►
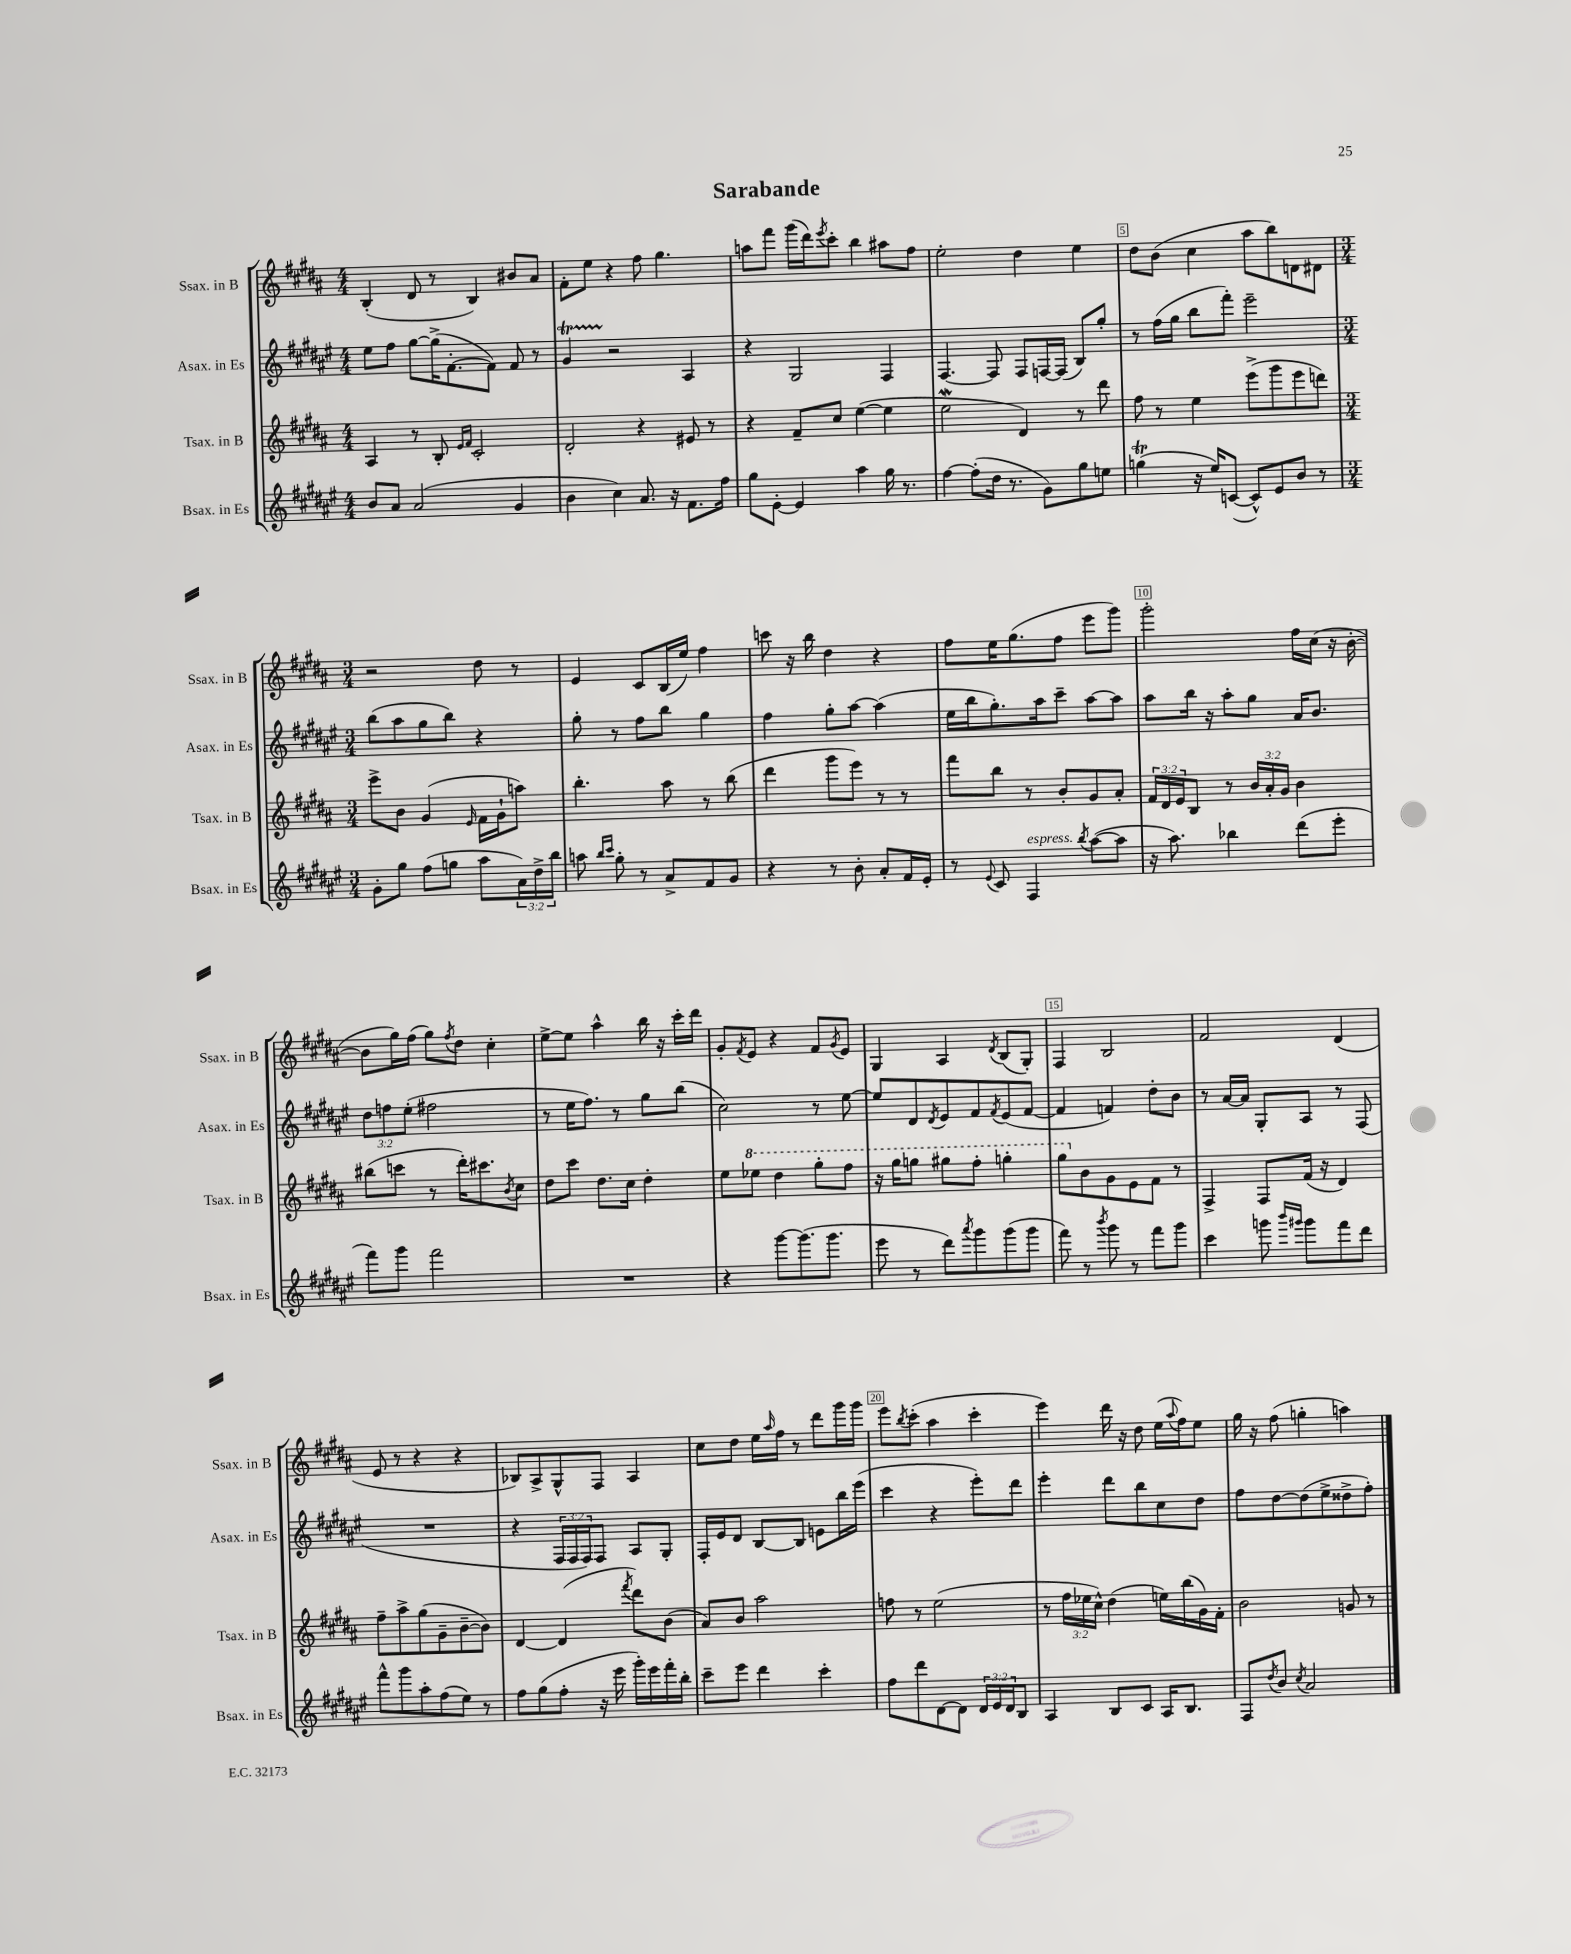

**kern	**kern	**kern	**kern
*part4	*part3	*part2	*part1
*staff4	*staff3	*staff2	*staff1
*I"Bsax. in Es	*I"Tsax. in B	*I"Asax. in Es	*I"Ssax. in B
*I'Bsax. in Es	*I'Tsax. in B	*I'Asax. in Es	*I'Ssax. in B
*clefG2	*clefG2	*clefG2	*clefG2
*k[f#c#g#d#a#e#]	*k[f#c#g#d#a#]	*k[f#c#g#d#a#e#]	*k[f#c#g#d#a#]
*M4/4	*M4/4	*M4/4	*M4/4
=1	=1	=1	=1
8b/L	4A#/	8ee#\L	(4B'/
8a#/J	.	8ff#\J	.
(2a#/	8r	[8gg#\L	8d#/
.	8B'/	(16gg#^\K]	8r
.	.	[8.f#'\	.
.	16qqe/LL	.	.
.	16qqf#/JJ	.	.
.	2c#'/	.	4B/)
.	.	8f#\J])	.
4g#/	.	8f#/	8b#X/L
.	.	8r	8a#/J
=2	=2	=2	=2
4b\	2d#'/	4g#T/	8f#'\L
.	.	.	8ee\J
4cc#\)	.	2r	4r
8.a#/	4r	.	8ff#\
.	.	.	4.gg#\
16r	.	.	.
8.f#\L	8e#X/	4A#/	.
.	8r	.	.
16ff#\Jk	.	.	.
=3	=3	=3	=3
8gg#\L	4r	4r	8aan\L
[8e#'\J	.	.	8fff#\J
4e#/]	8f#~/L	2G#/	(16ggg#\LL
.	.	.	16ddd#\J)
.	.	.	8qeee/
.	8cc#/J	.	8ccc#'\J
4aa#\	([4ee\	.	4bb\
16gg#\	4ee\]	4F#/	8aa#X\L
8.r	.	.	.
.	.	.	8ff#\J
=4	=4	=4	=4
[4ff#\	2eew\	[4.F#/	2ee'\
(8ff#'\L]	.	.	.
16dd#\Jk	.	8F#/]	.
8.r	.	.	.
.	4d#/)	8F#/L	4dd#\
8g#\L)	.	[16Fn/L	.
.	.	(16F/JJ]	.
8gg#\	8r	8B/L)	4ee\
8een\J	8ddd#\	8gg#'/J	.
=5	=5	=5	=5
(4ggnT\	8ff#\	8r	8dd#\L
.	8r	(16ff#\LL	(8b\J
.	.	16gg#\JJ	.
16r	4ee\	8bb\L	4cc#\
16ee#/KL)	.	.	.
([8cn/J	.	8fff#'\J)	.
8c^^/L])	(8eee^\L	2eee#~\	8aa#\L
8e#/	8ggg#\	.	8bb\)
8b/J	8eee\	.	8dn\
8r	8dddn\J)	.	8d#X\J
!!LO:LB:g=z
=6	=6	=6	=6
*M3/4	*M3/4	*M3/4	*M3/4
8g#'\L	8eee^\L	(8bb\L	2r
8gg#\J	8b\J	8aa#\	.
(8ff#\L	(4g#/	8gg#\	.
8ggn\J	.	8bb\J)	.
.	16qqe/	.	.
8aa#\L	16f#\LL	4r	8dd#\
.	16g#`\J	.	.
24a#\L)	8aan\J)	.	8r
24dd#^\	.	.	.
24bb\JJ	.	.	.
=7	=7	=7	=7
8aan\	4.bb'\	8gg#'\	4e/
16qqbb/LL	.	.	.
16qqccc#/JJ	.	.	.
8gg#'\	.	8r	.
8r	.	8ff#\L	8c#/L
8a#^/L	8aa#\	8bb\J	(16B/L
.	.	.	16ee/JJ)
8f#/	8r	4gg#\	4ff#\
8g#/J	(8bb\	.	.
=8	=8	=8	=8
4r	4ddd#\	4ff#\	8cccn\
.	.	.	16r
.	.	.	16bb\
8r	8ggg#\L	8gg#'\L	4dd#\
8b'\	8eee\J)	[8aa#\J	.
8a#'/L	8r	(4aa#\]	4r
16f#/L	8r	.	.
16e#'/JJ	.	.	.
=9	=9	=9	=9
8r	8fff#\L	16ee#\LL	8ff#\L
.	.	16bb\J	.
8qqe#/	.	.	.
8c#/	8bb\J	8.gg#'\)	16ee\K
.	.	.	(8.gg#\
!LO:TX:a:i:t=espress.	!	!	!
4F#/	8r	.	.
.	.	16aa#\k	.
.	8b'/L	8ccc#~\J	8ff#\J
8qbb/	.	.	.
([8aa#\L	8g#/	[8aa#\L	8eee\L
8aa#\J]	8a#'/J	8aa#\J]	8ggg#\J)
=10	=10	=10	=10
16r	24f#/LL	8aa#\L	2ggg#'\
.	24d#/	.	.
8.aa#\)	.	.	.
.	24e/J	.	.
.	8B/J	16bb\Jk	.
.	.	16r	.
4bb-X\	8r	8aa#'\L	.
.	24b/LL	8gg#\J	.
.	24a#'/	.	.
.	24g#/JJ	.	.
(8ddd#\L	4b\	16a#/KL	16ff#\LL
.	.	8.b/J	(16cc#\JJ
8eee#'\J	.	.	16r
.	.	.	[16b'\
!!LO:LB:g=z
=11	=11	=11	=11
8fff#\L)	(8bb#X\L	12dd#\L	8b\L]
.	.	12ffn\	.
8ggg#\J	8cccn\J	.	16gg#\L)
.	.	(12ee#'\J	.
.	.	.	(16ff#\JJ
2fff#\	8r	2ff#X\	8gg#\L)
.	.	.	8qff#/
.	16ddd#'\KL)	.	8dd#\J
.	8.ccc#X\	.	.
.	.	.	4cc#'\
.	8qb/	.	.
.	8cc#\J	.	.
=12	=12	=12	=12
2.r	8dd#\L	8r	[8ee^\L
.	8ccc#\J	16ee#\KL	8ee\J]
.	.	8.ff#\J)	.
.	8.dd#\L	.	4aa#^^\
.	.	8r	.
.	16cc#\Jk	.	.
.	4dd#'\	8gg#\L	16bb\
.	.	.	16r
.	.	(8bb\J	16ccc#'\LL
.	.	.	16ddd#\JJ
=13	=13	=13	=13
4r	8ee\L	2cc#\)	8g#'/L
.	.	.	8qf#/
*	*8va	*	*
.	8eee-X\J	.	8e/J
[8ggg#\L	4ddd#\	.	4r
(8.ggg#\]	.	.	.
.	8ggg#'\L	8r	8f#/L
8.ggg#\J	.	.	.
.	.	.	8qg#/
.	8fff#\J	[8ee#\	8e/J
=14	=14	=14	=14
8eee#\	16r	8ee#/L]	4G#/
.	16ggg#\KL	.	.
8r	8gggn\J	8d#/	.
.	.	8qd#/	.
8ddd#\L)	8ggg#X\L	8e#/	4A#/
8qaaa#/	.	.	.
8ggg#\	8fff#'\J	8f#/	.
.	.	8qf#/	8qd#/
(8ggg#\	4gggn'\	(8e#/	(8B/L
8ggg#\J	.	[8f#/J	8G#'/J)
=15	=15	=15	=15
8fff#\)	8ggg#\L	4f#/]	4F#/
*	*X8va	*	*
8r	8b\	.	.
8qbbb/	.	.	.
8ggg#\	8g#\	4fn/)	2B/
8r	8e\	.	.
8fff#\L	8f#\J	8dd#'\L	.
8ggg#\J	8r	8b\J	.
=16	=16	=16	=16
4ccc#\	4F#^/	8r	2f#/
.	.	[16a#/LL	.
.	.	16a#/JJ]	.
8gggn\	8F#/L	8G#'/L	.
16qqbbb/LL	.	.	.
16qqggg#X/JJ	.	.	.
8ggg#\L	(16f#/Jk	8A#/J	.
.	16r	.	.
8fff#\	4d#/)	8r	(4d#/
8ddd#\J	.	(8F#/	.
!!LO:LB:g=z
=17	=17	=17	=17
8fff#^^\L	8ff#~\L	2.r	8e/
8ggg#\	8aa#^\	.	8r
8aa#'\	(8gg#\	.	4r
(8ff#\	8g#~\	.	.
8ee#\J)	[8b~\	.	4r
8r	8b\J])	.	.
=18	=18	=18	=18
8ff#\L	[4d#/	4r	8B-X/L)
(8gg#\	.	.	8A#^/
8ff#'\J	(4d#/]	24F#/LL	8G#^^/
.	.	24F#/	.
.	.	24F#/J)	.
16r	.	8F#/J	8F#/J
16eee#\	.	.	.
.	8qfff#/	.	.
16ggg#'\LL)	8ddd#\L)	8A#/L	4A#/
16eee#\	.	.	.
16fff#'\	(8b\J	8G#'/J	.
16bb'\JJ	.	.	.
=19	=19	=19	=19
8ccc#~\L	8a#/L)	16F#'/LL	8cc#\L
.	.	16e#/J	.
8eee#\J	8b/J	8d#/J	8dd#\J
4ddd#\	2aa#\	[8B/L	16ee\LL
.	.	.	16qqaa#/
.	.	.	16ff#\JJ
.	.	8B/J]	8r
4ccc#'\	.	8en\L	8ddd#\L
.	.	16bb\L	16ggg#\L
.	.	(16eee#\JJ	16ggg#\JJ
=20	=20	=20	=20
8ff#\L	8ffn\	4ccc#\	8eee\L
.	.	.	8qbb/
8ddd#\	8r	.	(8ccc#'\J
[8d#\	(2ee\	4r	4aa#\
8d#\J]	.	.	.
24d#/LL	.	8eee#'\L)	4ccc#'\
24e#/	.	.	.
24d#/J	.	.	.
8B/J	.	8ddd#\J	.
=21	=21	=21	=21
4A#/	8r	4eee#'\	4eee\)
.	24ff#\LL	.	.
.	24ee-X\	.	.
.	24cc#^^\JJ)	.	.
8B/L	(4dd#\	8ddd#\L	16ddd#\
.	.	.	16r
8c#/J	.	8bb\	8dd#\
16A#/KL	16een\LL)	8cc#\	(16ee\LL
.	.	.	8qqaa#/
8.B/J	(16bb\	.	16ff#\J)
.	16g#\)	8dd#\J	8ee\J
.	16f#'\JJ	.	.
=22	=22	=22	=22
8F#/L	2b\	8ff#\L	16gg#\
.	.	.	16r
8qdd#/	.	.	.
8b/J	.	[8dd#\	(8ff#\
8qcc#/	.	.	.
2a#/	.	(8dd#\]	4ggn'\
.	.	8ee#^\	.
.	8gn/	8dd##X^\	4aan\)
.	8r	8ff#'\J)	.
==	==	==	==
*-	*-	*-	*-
◄
- **STATED PROBLEM**
Report each line of the data above that contains the string "Asax", treating uppercase and lowercase letters as distinct.

- **RESPONSE BELOW**
*I"Bsax. in Es	*I"Tsax. in B	*I"Asax. in Es	*I"Ssax. in B
*I'Bsax. in Es	*I'Tsax. in B	*I'Asax. in Es	*I'Ssax. in B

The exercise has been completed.